Work request:
Without the pictures, set down every line of the data exactly.

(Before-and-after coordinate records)
--- START ---
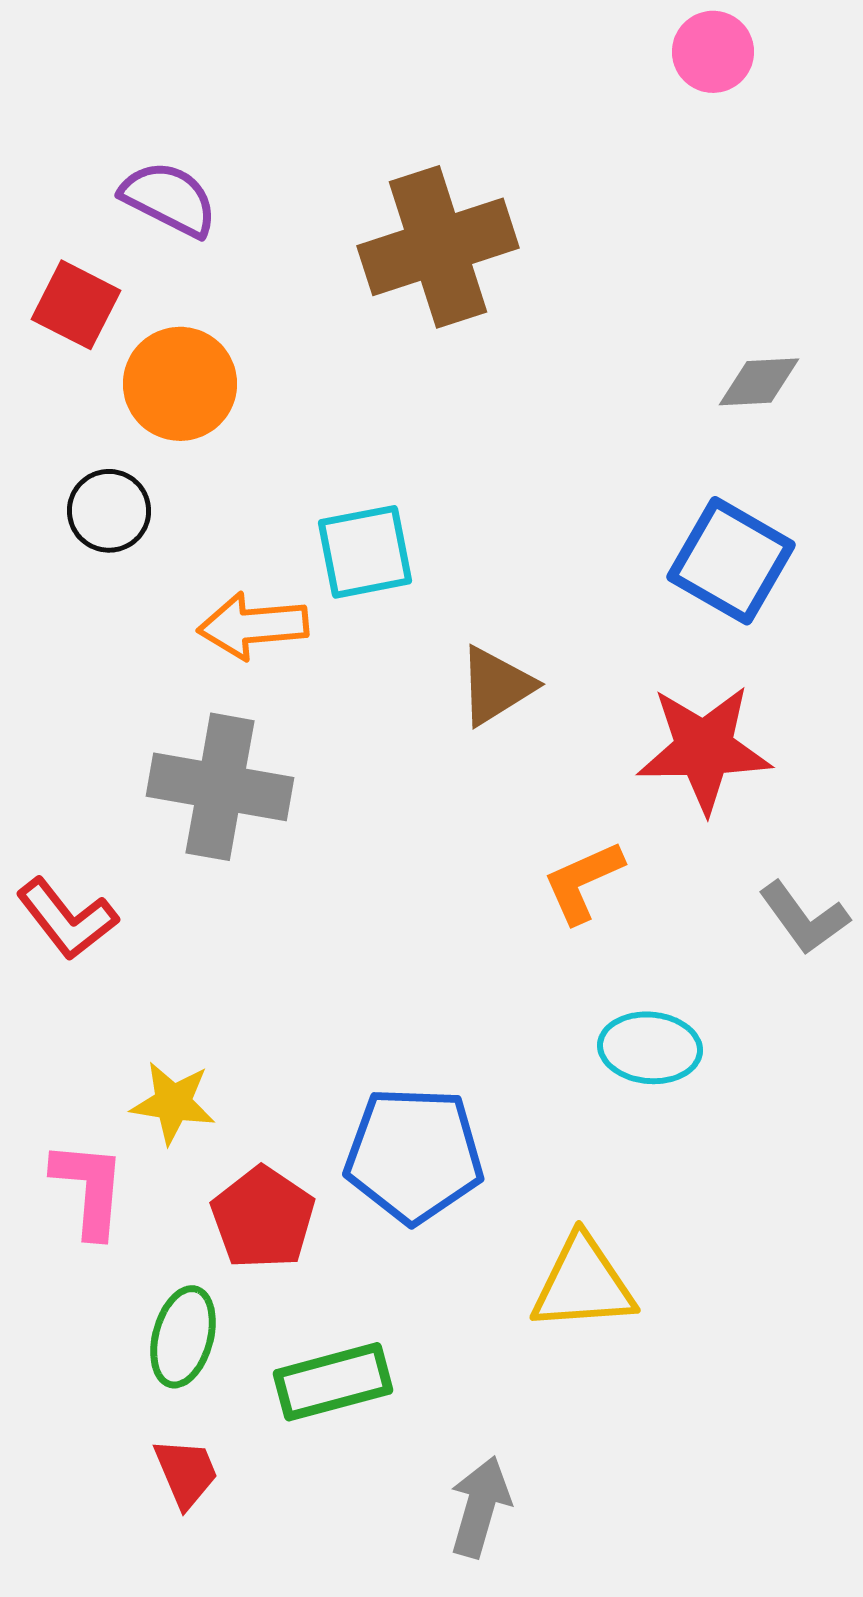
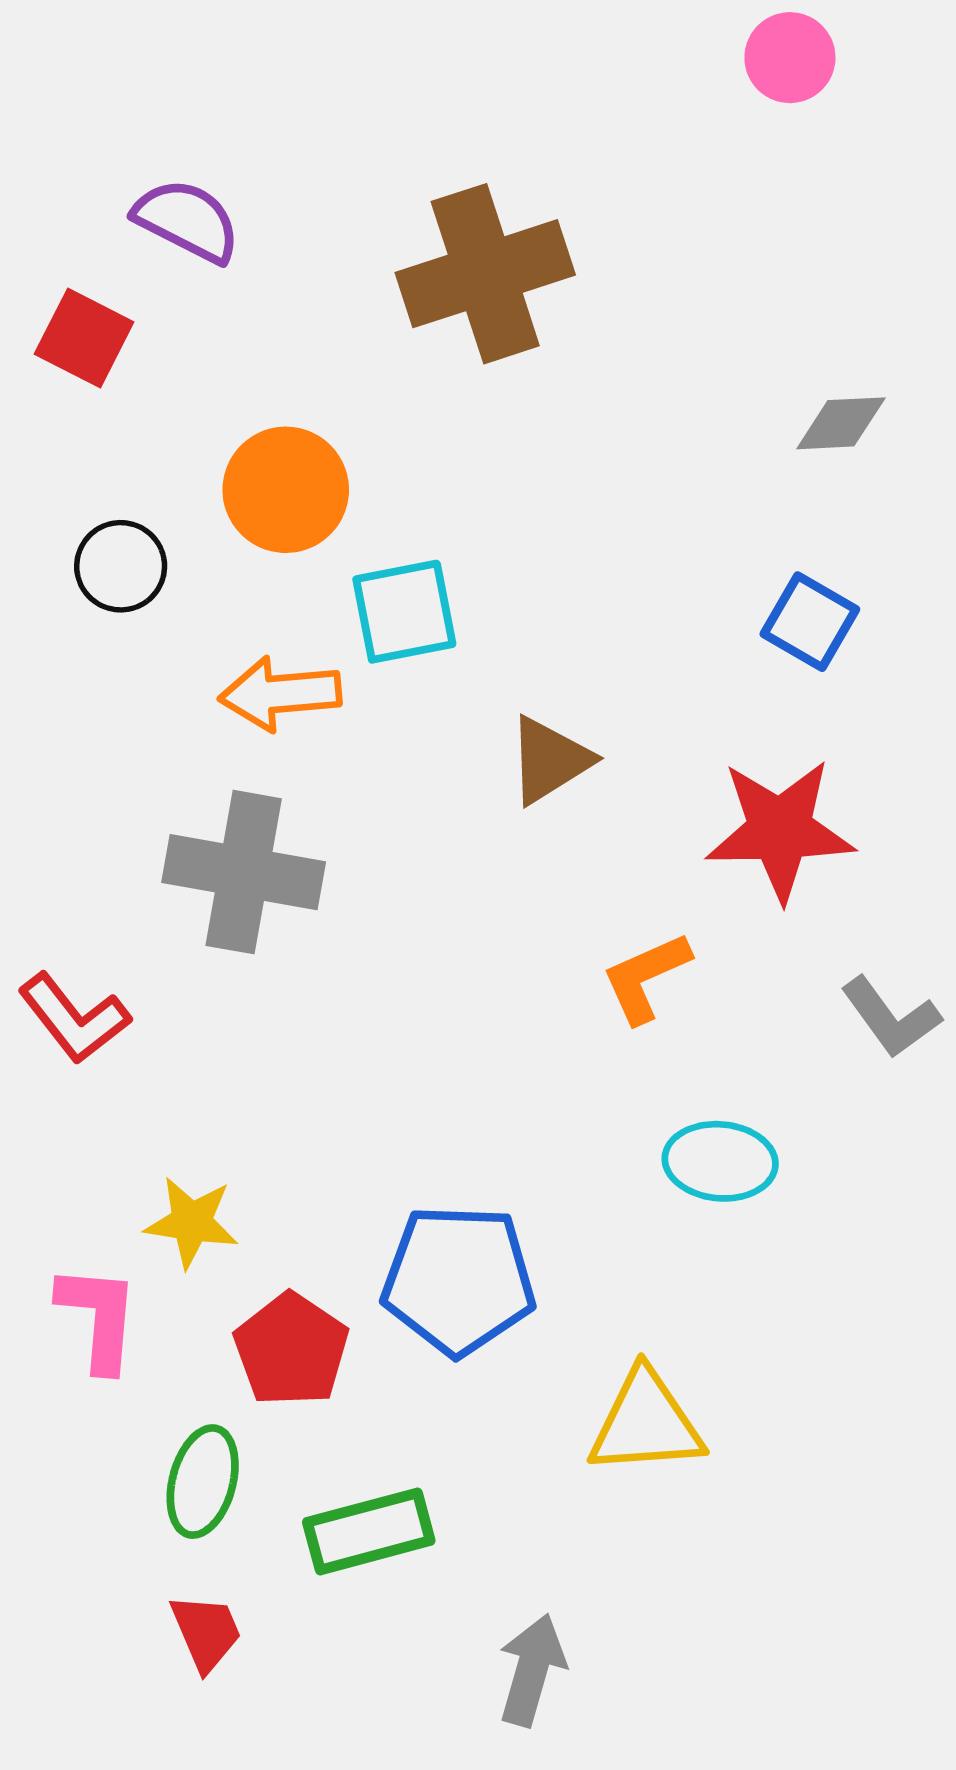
orange circle: (180, 384) -> (286, 490), moved
blue square: (731, 561) -> (810, 622), size x0.7

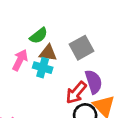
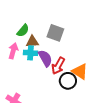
gray square: (82, 48) -> (55, 33), turned -30
purple semicircle: (94, 82) -> (45, 58), moved

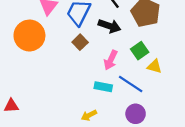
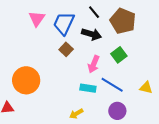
orange circle: (29, 36) -> (26, 80), moved
yellow triangle: (154, 66) -> (146, 88), moved

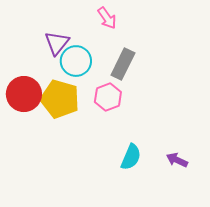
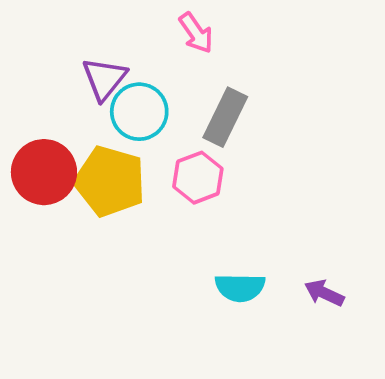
cyan semicircle: (131, 157) -> (240, 288), turned 68

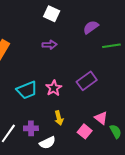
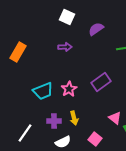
purple semicircle: (91, 27) -> (96, 29), moved
purple cross: (31, 128) -> (54, 121), moved
pink square: (85, 131) -> (95, 139), moved

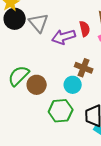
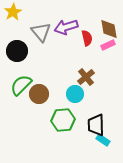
black circle: (15, 19) -> (17, 51), moved
purple arrow: (64, 37) -> (66, 27), moved
brown cross: (84, 68) -> (86, 77), turned 30

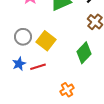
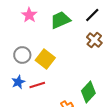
green diamond: (84, 53) -> (88, 92), moved

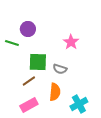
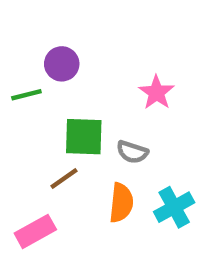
green line: (12, 43) -> (26, 95), turned -32
cyan cross: (79, 104) -> (174, 207), moved
pink rectangle: (29, 105) -> (35, 231), moved

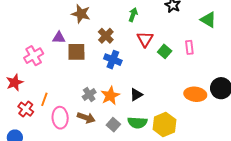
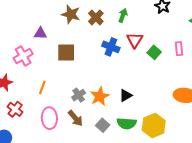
brown cross: (106, 36) -> (96, 17), moved
purple triangle: (59, 38) -> (40, 33), moved
blue cross: (113, 60) -> (111, 47), moved
orange line: (44, 99) -> (42, 87), moved
brown arrow: (86, 118) -> (75, 118), turned 30

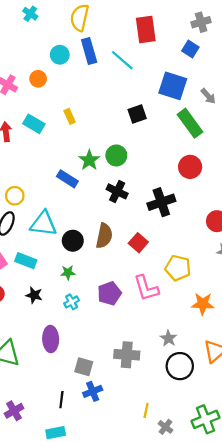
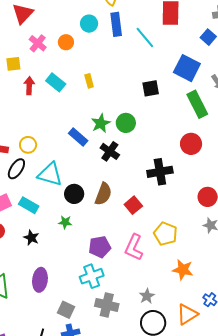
black cross: (117, 191) -> (110, 151), moved
pink L-shape: (146, 288) -> (134, 247), turned 32
cyan cross: (72, 302) -> (92, 276), moved, size x1.6

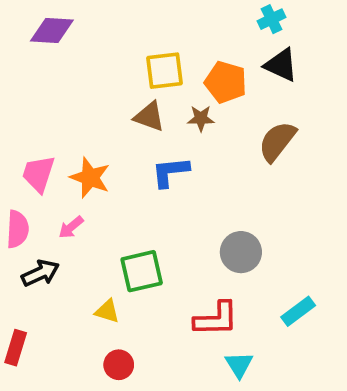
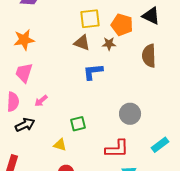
brown semicircle: (277, 141) -> (149, 56), turned -40
orange star: (90, 178) -> (24, 40), moved, turned -30
green square: (142, 271) -> (78, 124), size x0.7

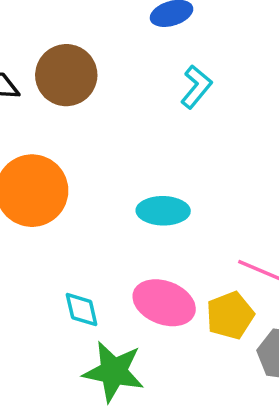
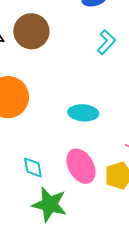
pink ellipse: (164, 303) -> (81, 166), turned 36

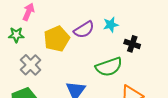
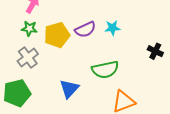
green star: (16, 35) -> (29, 29), moved
black cross: (132, 44) -> (155, 51), moved

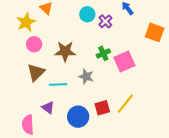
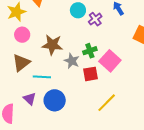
pink square: (124, 62) -> (110, 61), turned -30
gray star: (86, 77) -> (72, 61), moved
red square: (102, 108) -> (91, 74), moved
blue circle: (78, 117) -> (55, 100), moved

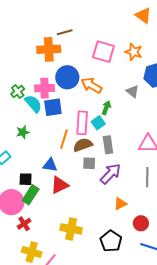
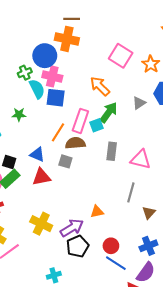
brown line: (65, 32) -> (72, 19), moved
blue circle: (67, 77) -> (45, 56), moved
gray triangle: (133, 91) -> (139, 103), turned 32
green arrow: (106, 108) -> (109, 112), size x1.5
gray rectangle: (108, 145) -> (112, 151), moved
gray square: (89, 163) -> (65, 161), moved
purple arrow: (111, 174) -> (72, 228), moved
red circle: (141, 223) -> (111, 246), moved

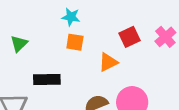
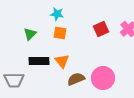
green triangle: (19, 44) -> (30, 34), moved
orange triangle: (108, 62) -> (62, 61), moved, turned -42

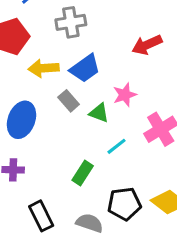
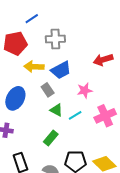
green triangle: (99, 113) -> (56, 110), moved
cyan line: (116, 146) -> (75, 115), moved

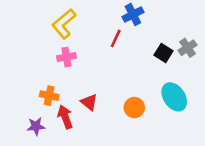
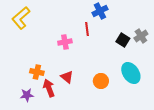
yellow L-shape: (64, 24) -> (21, 18), moved
red line: (116, 38) -> (87, 29), turned -32
pink cross: (66, 57) -> (65, 42), moved

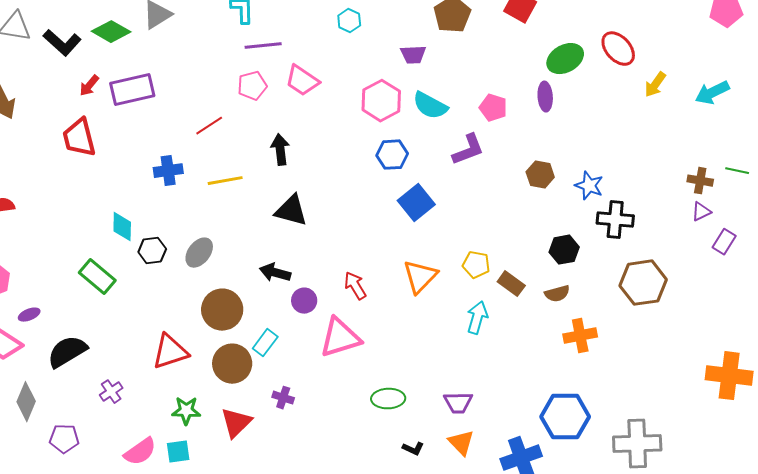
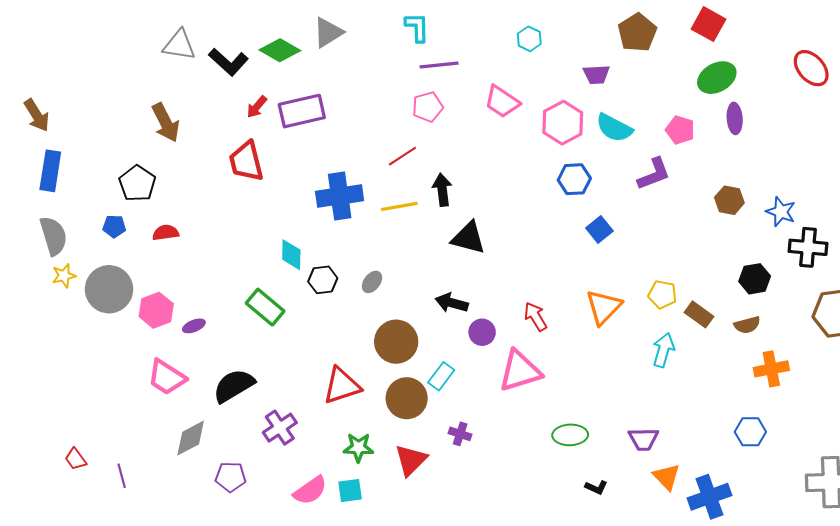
green ellipse: (565, 59) -> (717, 78), moved
pink trapezoid: (302, 81) -> (502, 102), moved
red line: (209, 126) -> (402, 156), moved
black arrow: (280, 150) -> (442, 190), moved
blue cross: (168, 171) -> (340, 196), size x1.5
blue square: (416, 203) -> (599, 230), size x0.7
gray ellipse: (199, 253) -> (372, 282), size x0.7
purple ellipse: (29, 315) -> (194, 326), moved
purple cross: (111, 392) -> (280, 428), size x1.4
gray diamond: (26, 402) -> (191, 438), turned 39
blue hexagon: (565, 417) -> (750, 432), moved, size x0.6
orange triangle: (461, 443) -> (667, 477), moved

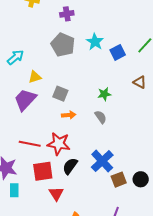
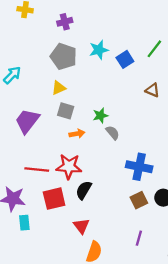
cyan star: (95, 42) -> (99, 50), turned 30
yellow triangle: (35, 77) -> (59, 88), moved
green star: (104, 94) -> (100, 116), moved
blue cross: (102, 161) -> (139, 167), moved, turned -30
red triangle: (56, 194) -> (81, 226), moved

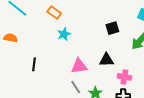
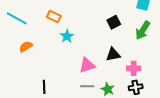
orange semicircle: (11, 38) -> (26, 47), moved, turned -32
black line: (34, 64) -> (44, 87), moved
gray line: (76, 87) -> (87, 86), turned -48

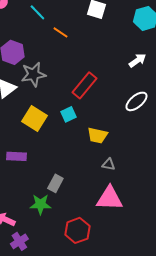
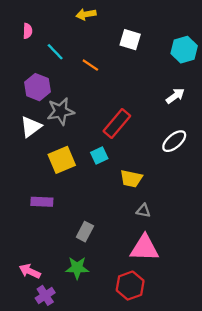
cyan line: (37, 12) -> (55, 52), moved
yellow square: (34, 118) -> (62, 160), turned 35
green star: (40, 204) -> (77, 268), moved
red hexagon: (77, 230) -> (130, 286), moved

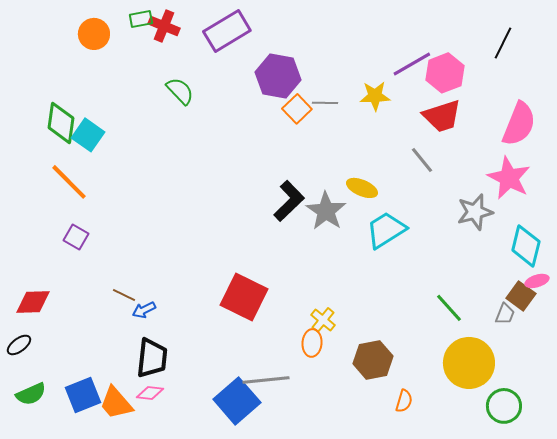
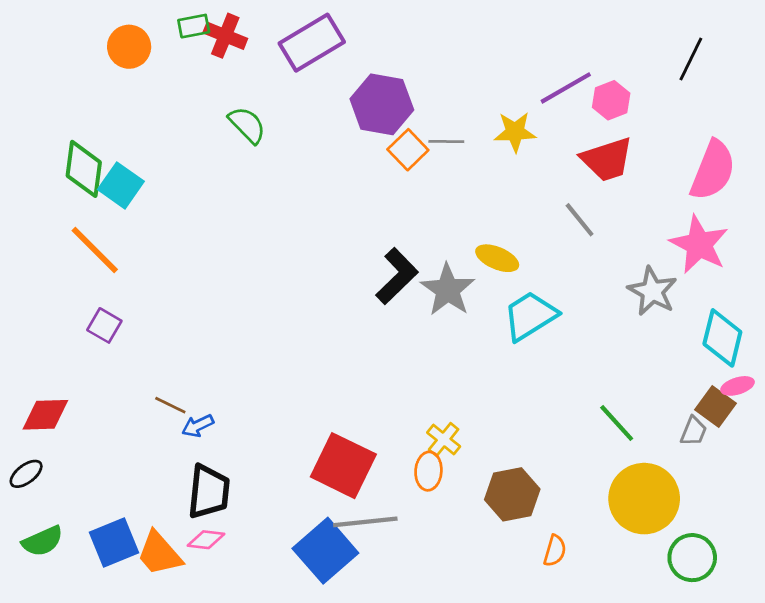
pink hexagon: (445, 73) -> (611, 100), size x0.7
gray star: (475, 212) -> (652, 291), turned -30
red square: (244, 297) -> (343, 466), moved

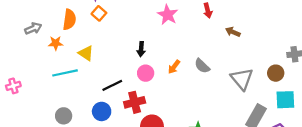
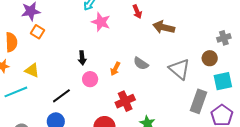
brown arrow: (233, 32) -> (164, 27), size x1.5
red cross: (135, 102) -> (125, 101), moved

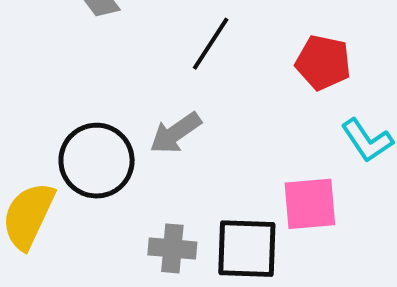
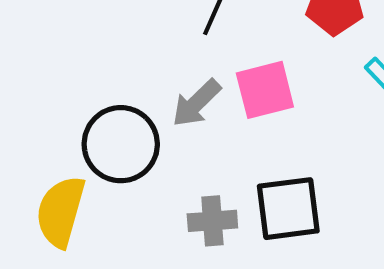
pink square: (310, 204) -> (265, 90), moved

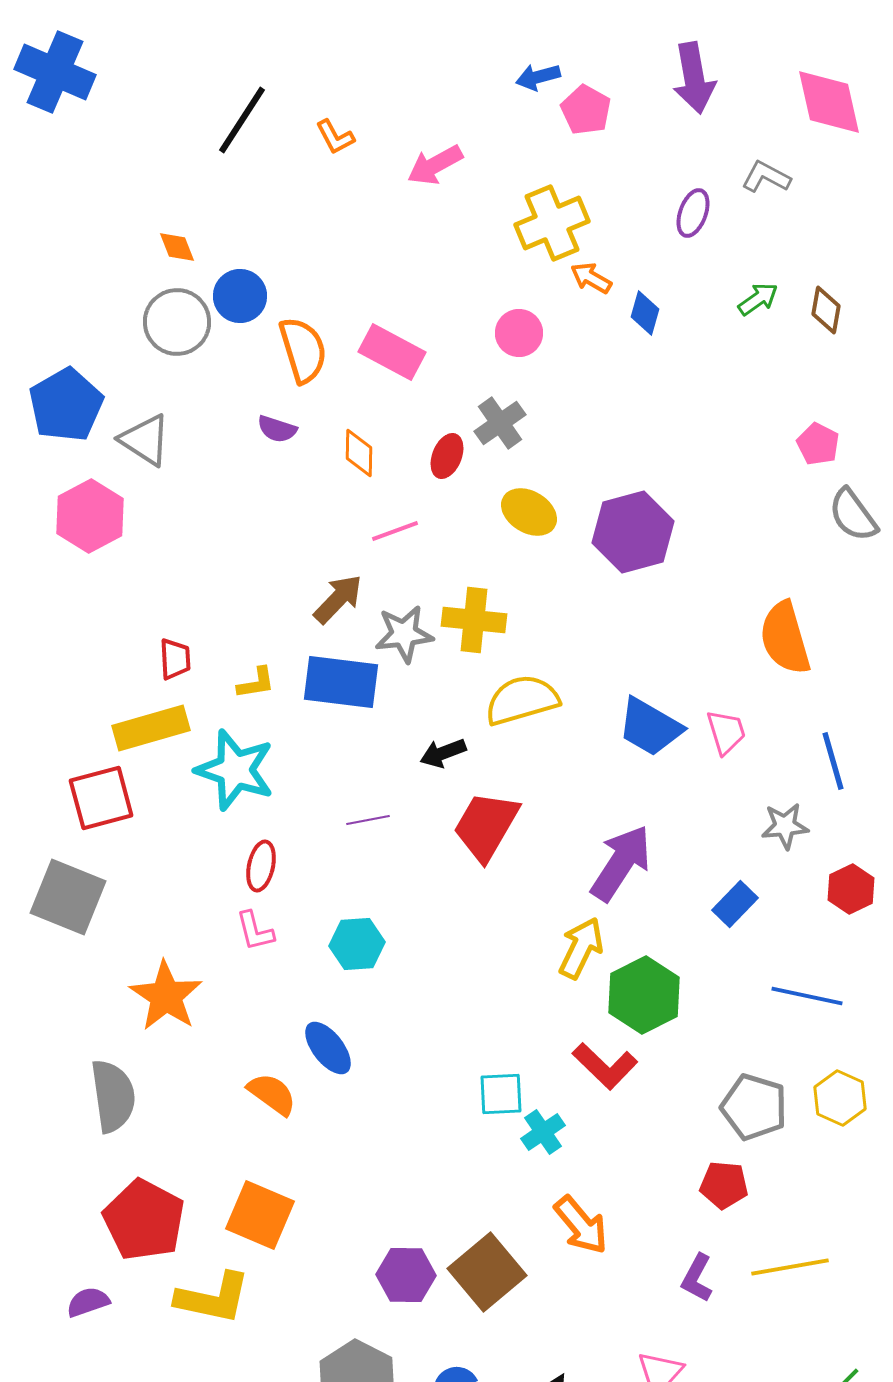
--- END ---
Completed task:
orange circle: (180, 384) -> (286, 490), moved
blue square: (731, 561) -> (810, 622), size x0.7

gray square: (82, 48) -> (55, 33), turned -30
purple semicircle: (94, 82) -> (45, 58), moved

orange circle: (29, 36) -> (26, 80), moved
yellow triangle: (154, 66) -> (146, 88), moved

cyan semicircle: (131, 157) -> (240, 288), turned 68

purple semicircle: (91, 27) -> (96, 29), moved
purple cross: (31, 128) -> (54, 121), moved
pink square: (85, 131) -> (95, 139), moved

black circle: (15, 19) -> (17, 51), moved
purple arrow: (64, 37) -> (66, 27), moved
brown cross: (84, 68) -> (86, 77), turned 30

green diamond: (84, 53) -> (88, 92), moved

green line: (12, 43) -> (26, 95), turned -32
cyan cross: (79, 104) -> (174, 207), moved
pink rectangle: (29, 105) -> (35, 231), moved

brown cross: (106, 36) -> (96, 17), moved
purple triangle: (59, 38) -> (40, 33), moved
blue cross: (113, 60) -> (111, 47), moved
orange line: (44, 99) -> (42, 87), moved
brown arrow: (86, 118) -> (75, 118), turned 30

black cross: (117, 191) -> (110, 151), moved
pink L-shape: (146, 288) -> (134, 247), turned 32
cyan cross: (72, 302) -> (92, 276), moved, size x1.6

brown semicircle: (277, 141) -> (149, 56), turned -40
orange star: (90, 178) -> (24, 40), moved, turned -30
green square: (142, 271) -> (78, 124), size x0.7

pink ellipse: (164, 303) -> (81, 166), turned 36

green star: (16, 35) -> (29, 29), moved
black cross: (132, 44) -> (155, 51), moved

pink square: (124, 62) -> (110, 61), turned -30
gray star: (86, 77) -> (72, 61), moved
red square: (102, 108) -> (91, 74), moved
blue circle: (78, 117) -> (55, 100), moved

brown line: (65, 32) -> (72, 19), moved
blue circle: (67, 77) -> (45, 56), moved
gray triangle: (133, 91) -> (139, 103), turned 32
green arrow: (106, 108) -> (109, 112), size x1.5
gray rectangle: (108, 145) -> (112, 151), moved
gray square: (89, 163) -> (65, 161), moved
purple arrow: (111, 174) -> (72, 228), moved
red circle: (141, 223) -> (111, 246), moved

green triangle: (19, 44) -> (30, 34), moved
orange triangle: (108, 62) -> (62, 61), moved, turned -42

green triangle: (99, 113) -> (56, 110), moved
cyan line: (116, 146) -> (75, 115), moved

yellow L-shape: (64, 24) -> (21, 18), moved
red line: (116, 38) -> (87, 29), turned -32
pink cross: (66, 57) -> (65, 42), moved

green ellipse: (565, 59) -> (717, 78), moved
pink trapezoid: (302, 81) -> (502, 102), moved
red line: (209, 126) -> (402, 156), moved
black arrow: (280, 150) -> (442, 190), moved
blue cross: (168, 171) -> (340, 196), size x1.5
blue square: (416, 203) -> (599, 230), size x0.7
gray ellipse: (199, 253) -> (372, 282), size x0.7
purple ellipse: (29, 315) -> (194, 326), moved
purple cross: (111, 392) -> (280, 428), size x1.4
gray diamond: (26, 402) -> (191, 438), turned 39
blue hexagon: (565, 417) -> (750, 432), moved, size x0.6
orange triangle: (461, 443) -> (667, 477), moved

cyan star: (95, 42) -> (99, 50), turned 30
yellow triangle: (35, 77) -> (59, 88), moved
green star: (104, 94) -> (100, 116), moved
blue cross: (102, 161) -> (139, 167), moved, turned -30
red triangle: (56, 194) -> (81, 226), moved

orange semicircle: (11, 38) -> (26, 47), moved, turned -32
black line: (34, 64) -> (44, 87), moved
gray line: (76, 87) -> (87, 86), turned -48

cyan line: (37, 12) -> (55, 52), moved
yellow square: (34, 118) -> (62, 160), turned 35
green star: (40, 204) -> (77, 268), moved
red hexagon: (77, 230) -> (130, 286), moved

pink hexagon: (445, 73) -> (611, 100), size x0.7
gray star: (475, 212) -> (652, 291), turned -30
red square: (244, 297) -> (343, 466), moved

brown arrow: (233, 32) -> (164, 27), size x1.5
red cross: (135, 102) -> (125, 101), moved

pink square: (310, 204) -> (265, 90), moved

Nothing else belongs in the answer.